# EXERCISE MATERIAL:
*****

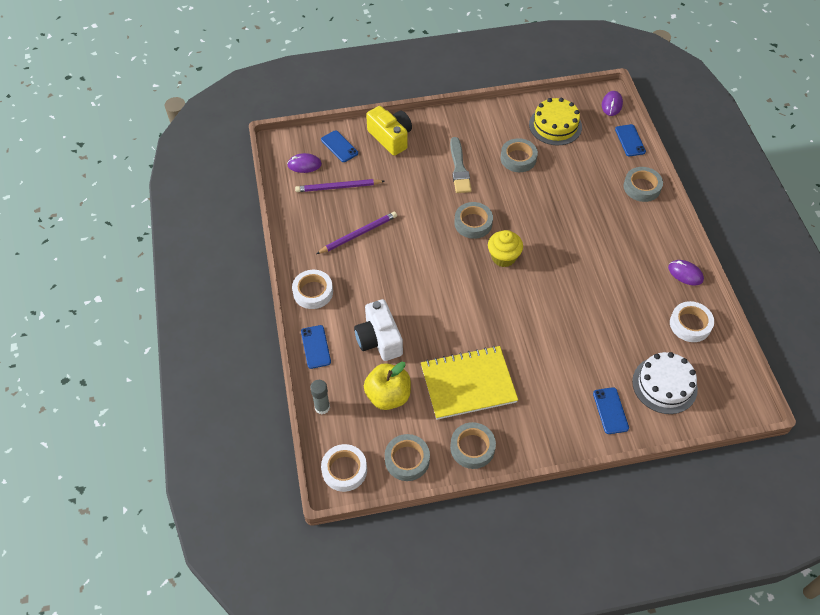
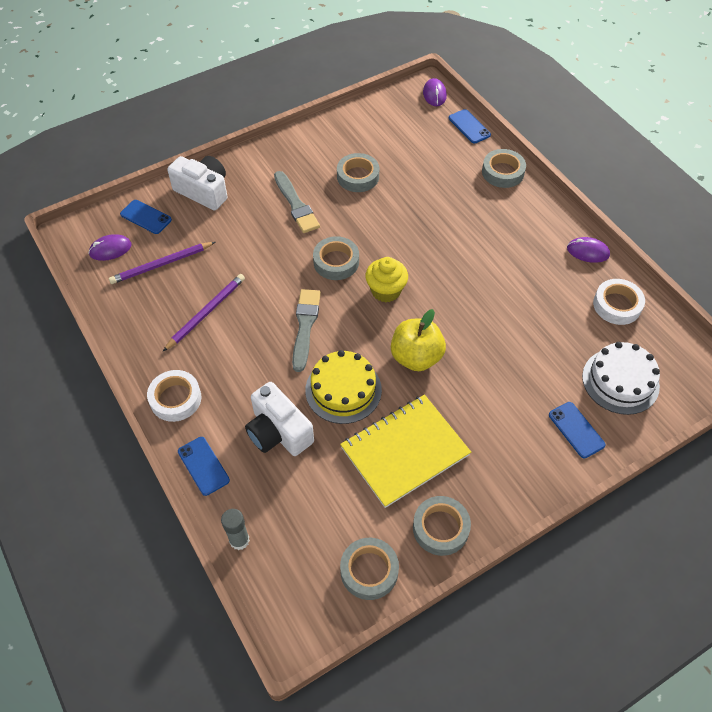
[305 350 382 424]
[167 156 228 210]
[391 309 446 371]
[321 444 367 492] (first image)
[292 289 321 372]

*****

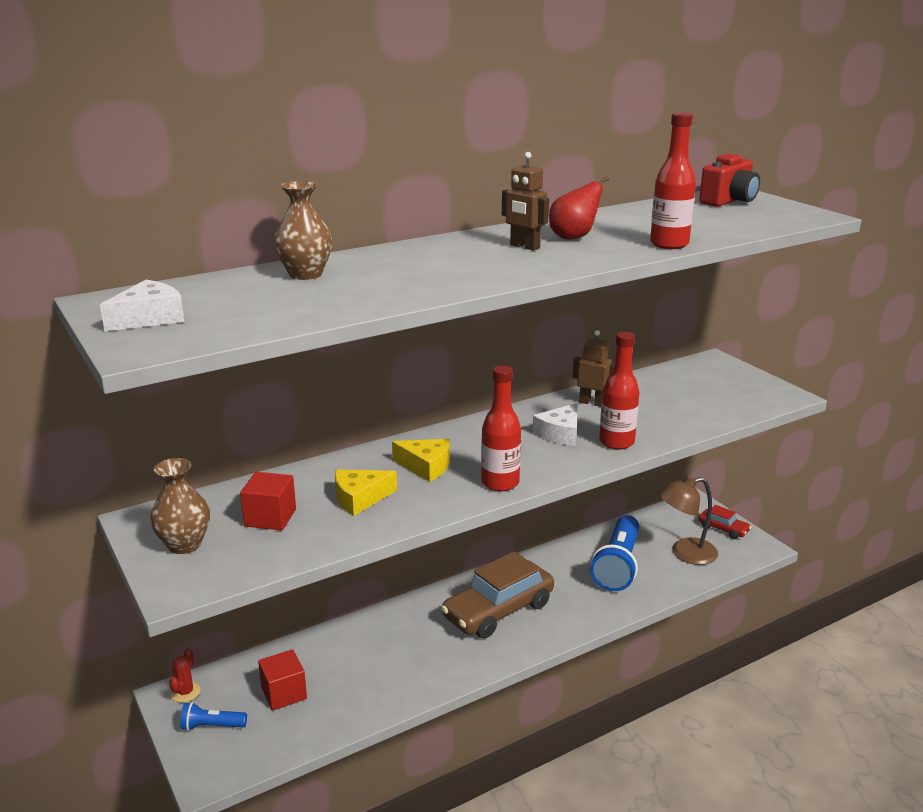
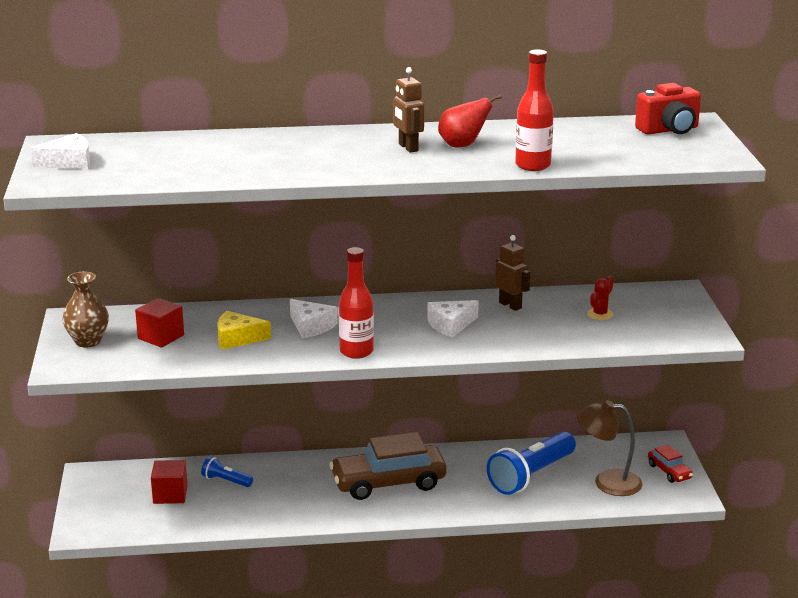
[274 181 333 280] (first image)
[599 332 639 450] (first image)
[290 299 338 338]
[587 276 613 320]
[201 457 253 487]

*****

# PROBLEM STATEMENT:
The expected result is every line from the material above that includes "first".

# SOLVED EXERCISE:
[321 444 367 492] (first image)
[274 181 333 280] (first image)
[599 332 639 450] (first image)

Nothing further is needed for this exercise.